-- Your objective --
Only the pictures are to be omitted; everything else in the listing must be reproduced exactly.

-- Data block --

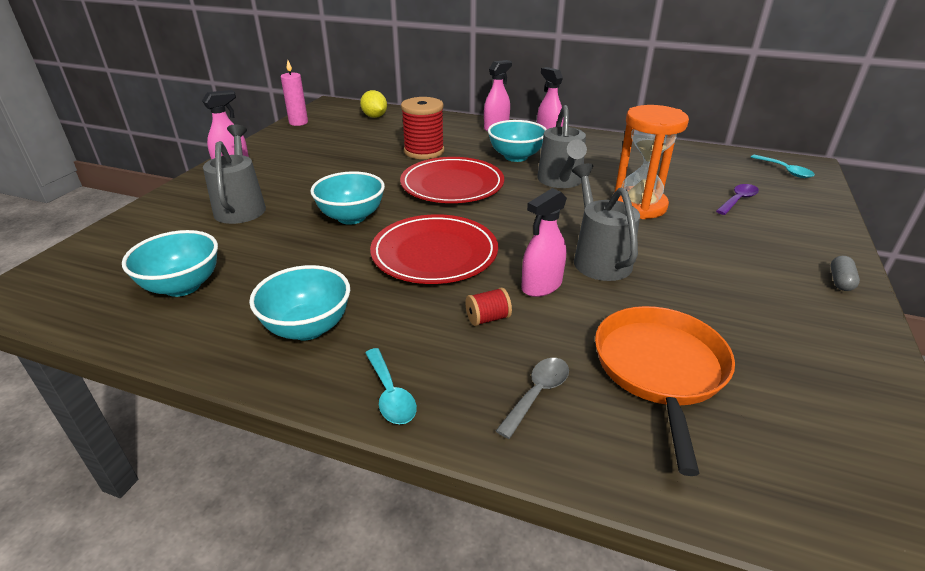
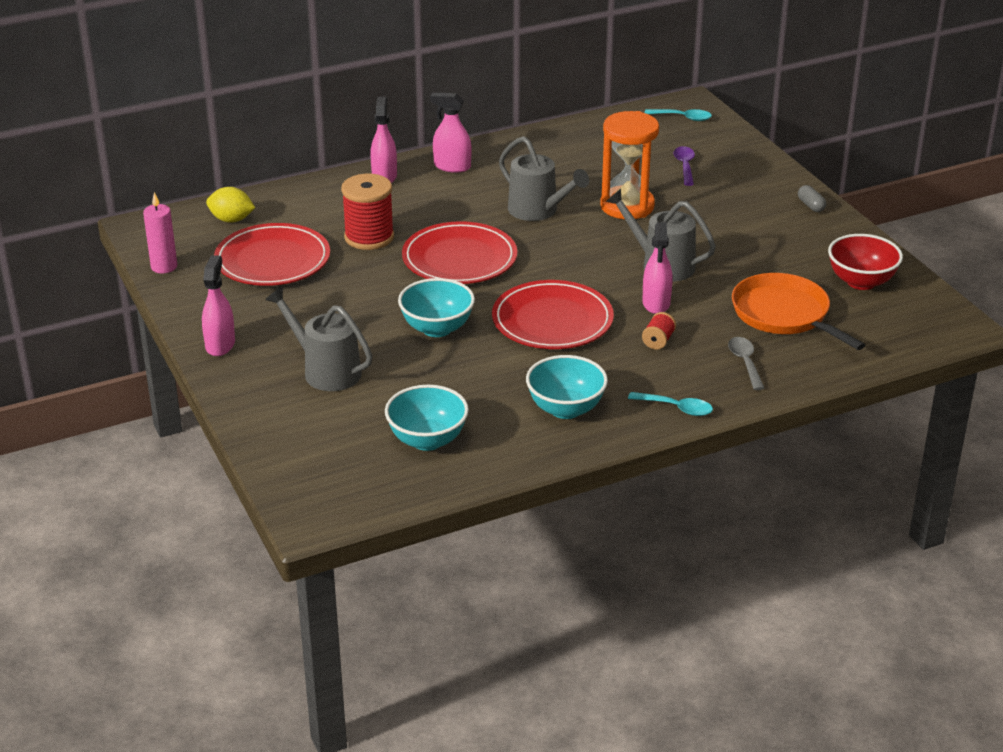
camera: 45 degrees left, 0 degrees up
(351, 141) = (272, 260): none -> red plate
(516, 157) = (461, 203): turquoise bowl -> none
(815, 388) = (861, 282): none -> red bowl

-- Expected output --
camera: 45 degrees left, 0 degrees up
(351, 141) = (272, 260): none -> red plate
(516, 157) = (461, 203): turquoise bowl -> none
(815, 388) = (861, 282): none -> red bowl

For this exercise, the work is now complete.